Your assignment
Could you copy every record below exactly, leaving out the pictures?

Extracted material

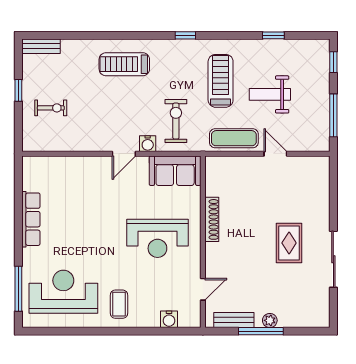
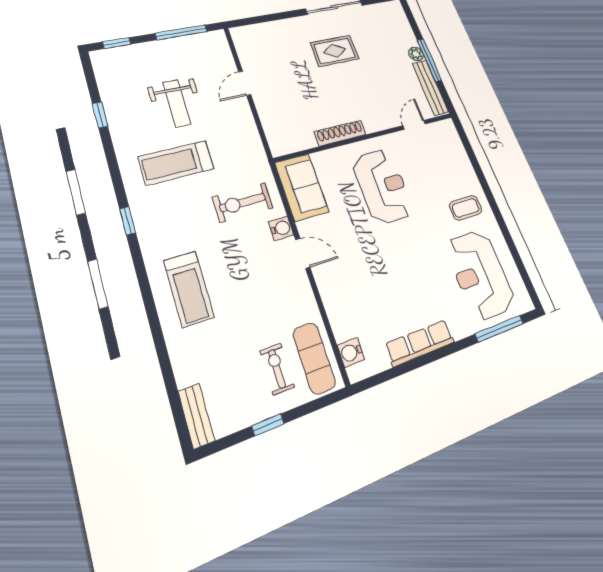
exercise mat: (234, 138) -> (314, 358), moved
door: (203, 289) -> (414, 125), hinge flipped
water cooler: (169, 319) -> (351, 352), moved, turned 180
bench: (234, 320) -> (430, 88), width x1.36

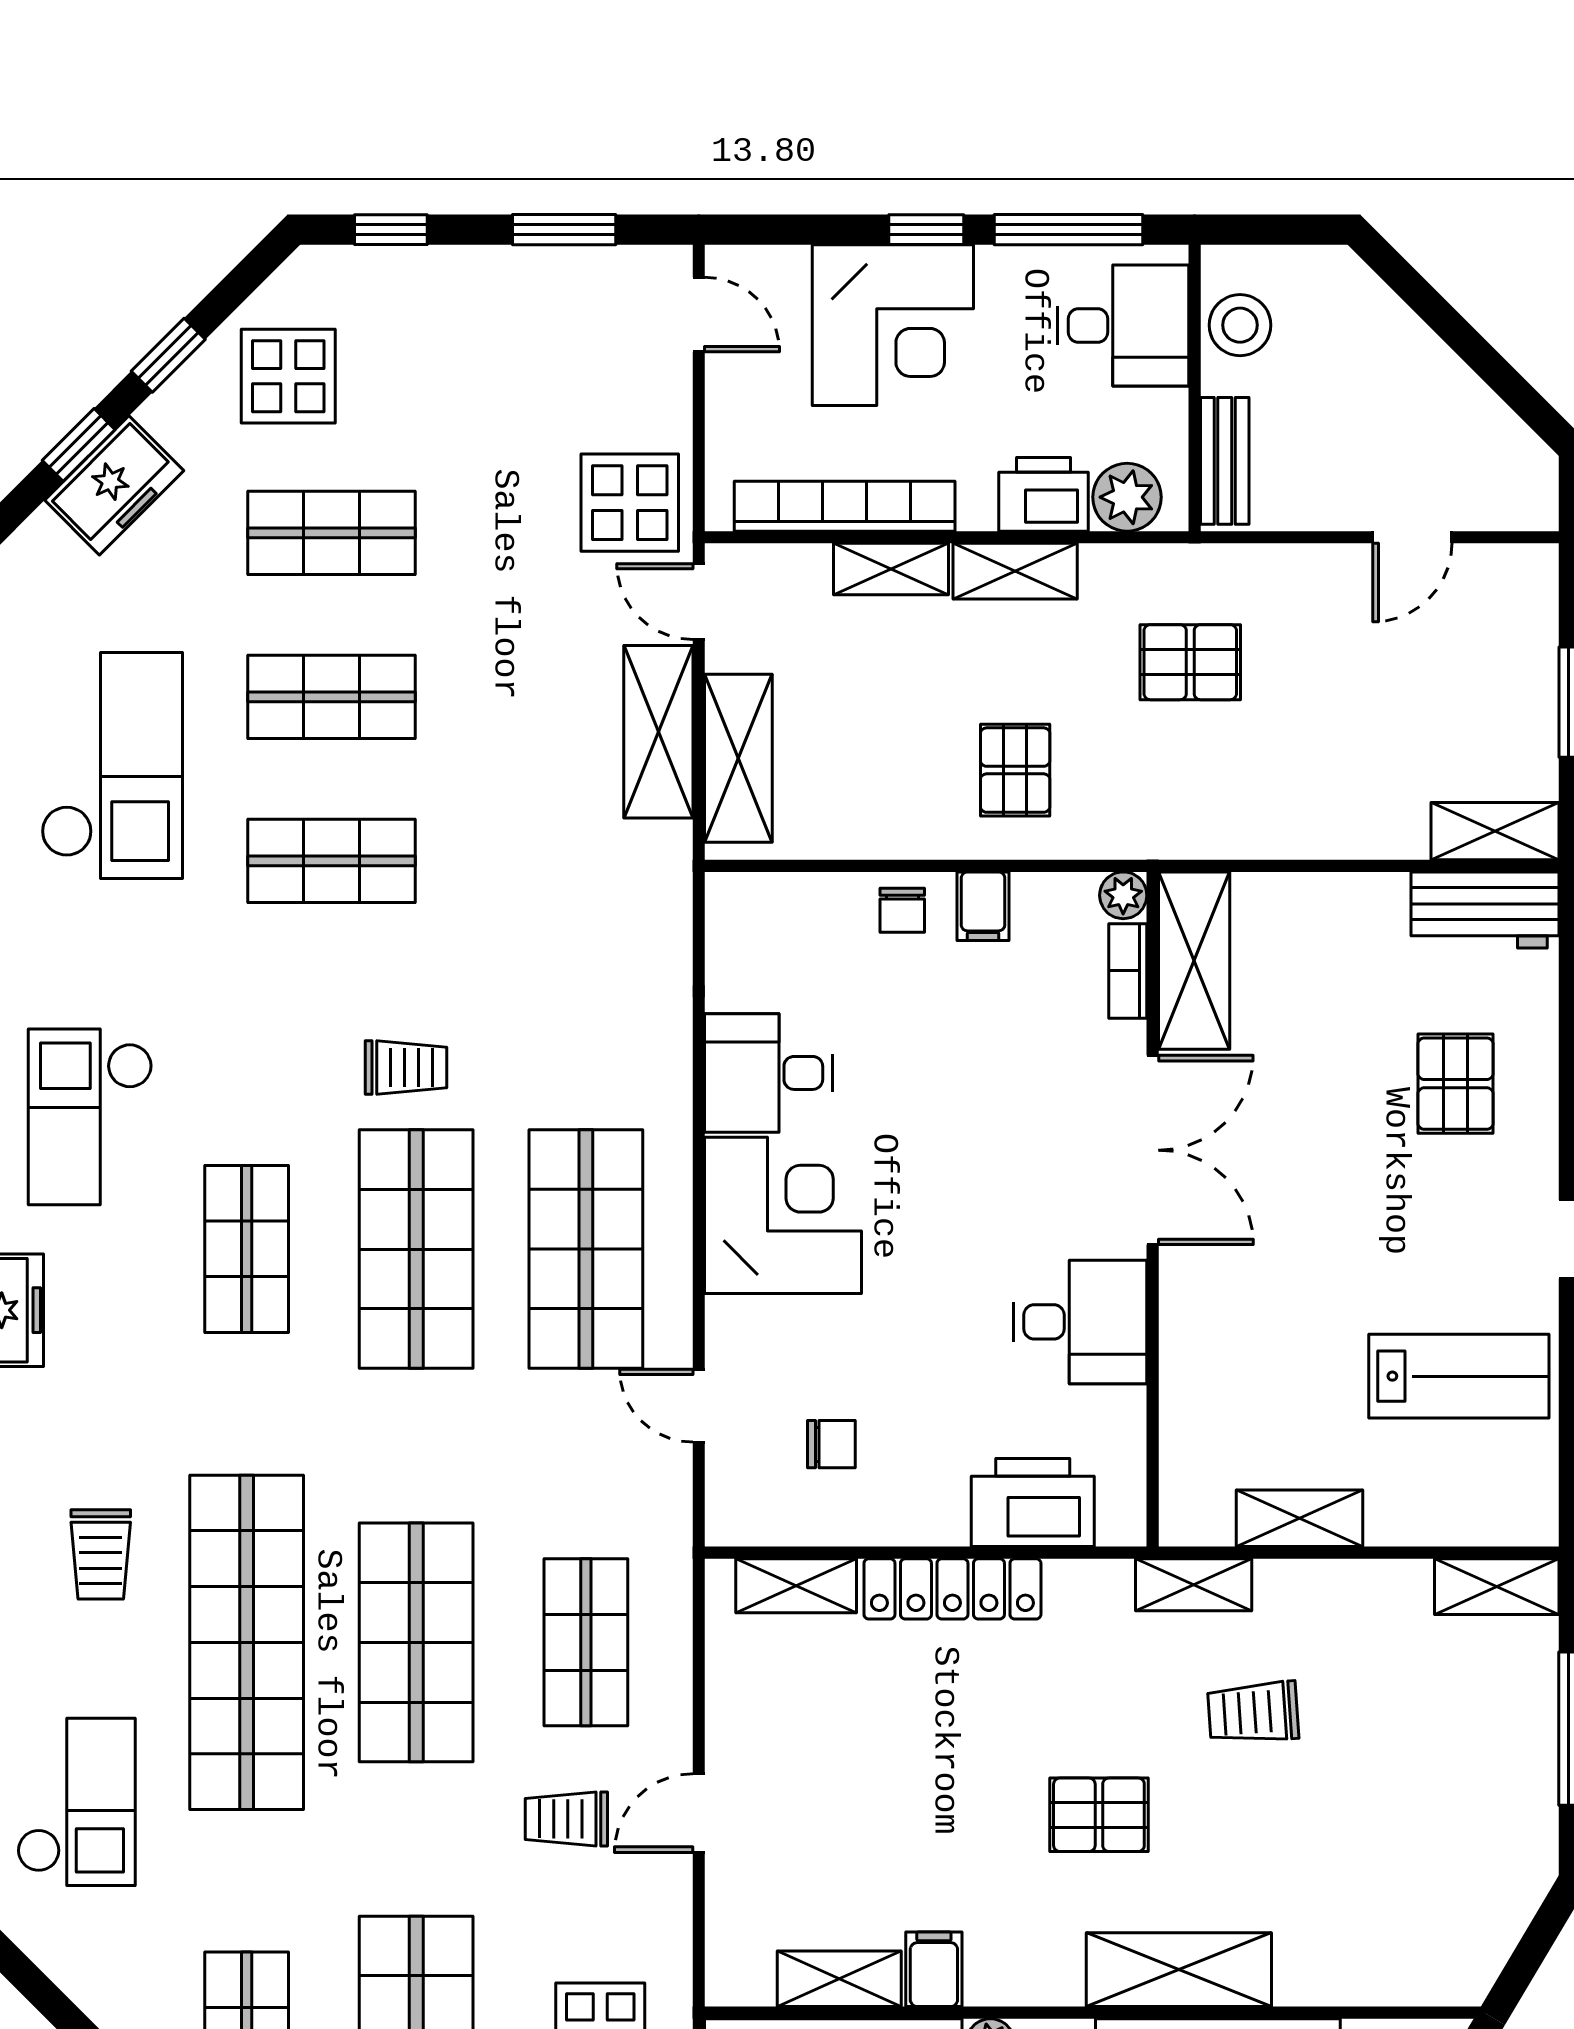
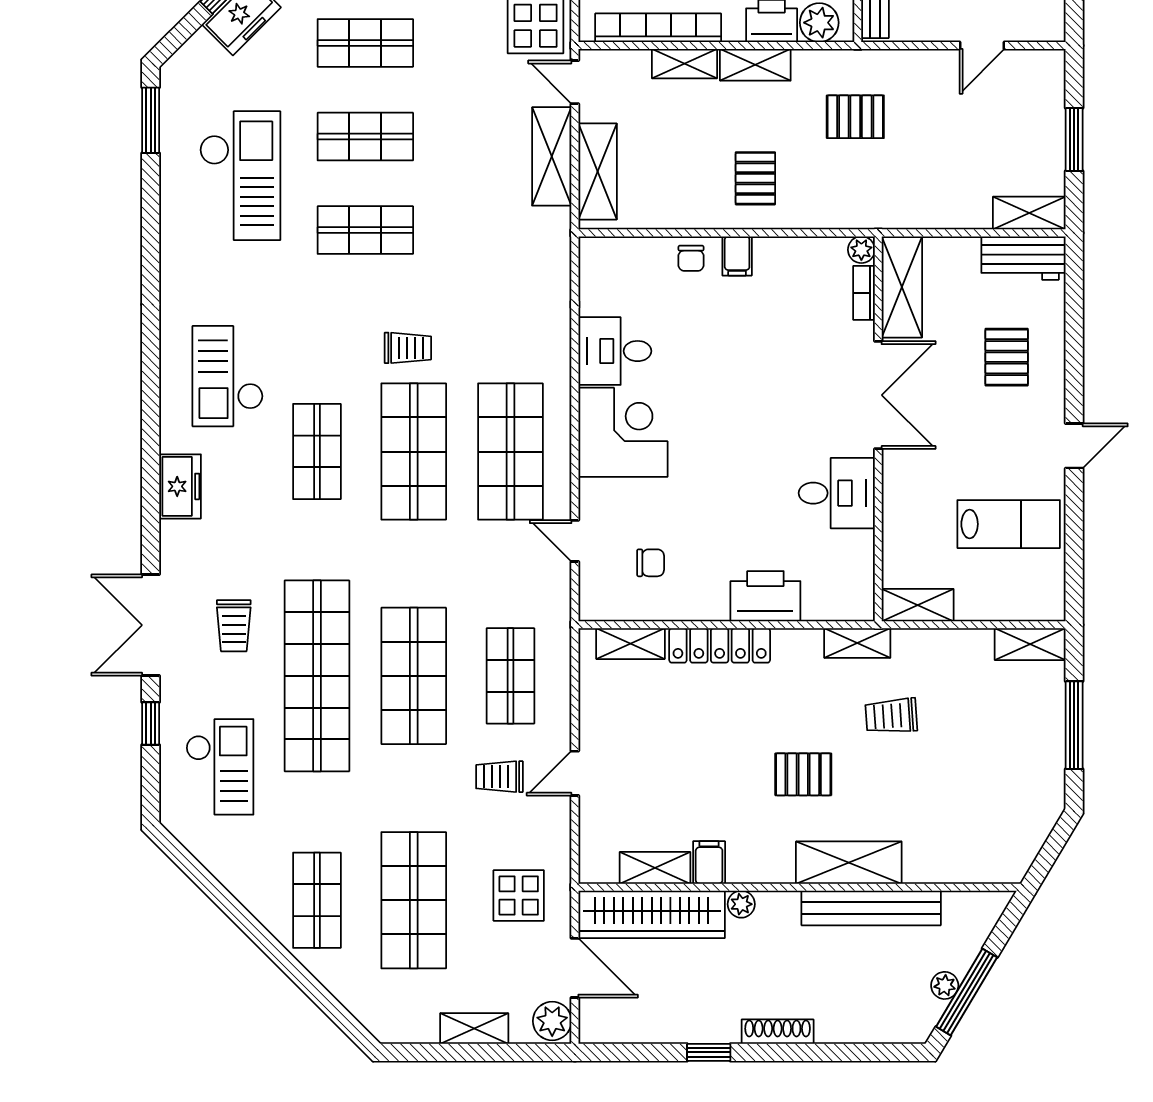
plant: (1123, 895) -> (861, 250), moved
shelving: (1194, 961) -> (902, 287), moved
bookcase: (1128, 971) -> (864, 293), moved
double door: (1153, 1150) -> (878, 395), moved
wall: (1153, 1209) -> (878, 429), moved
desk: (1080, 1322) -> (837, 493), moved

The completed task
exercise mat: (234, 138) -> (314, 358), moved
door: (203, 289) -> (414, 125), hinge flipped
water cooler: (169, 319) -> (351, 352), moved, turned 180
bench: (234, 320) -> (430, 88), width x1.36

plant: (1123, 895) -> (861, 250), moved
shelving: (1194, 961) -> (902, 287), moved
bookcase: (1128, 971) -> (864, 293), moved
double door: (1153, 1150) -> (878, 395), moved
wall: (1153, 1209) -> (878, 429), moved
desk: (1080, 1322) -> (837, 493), moved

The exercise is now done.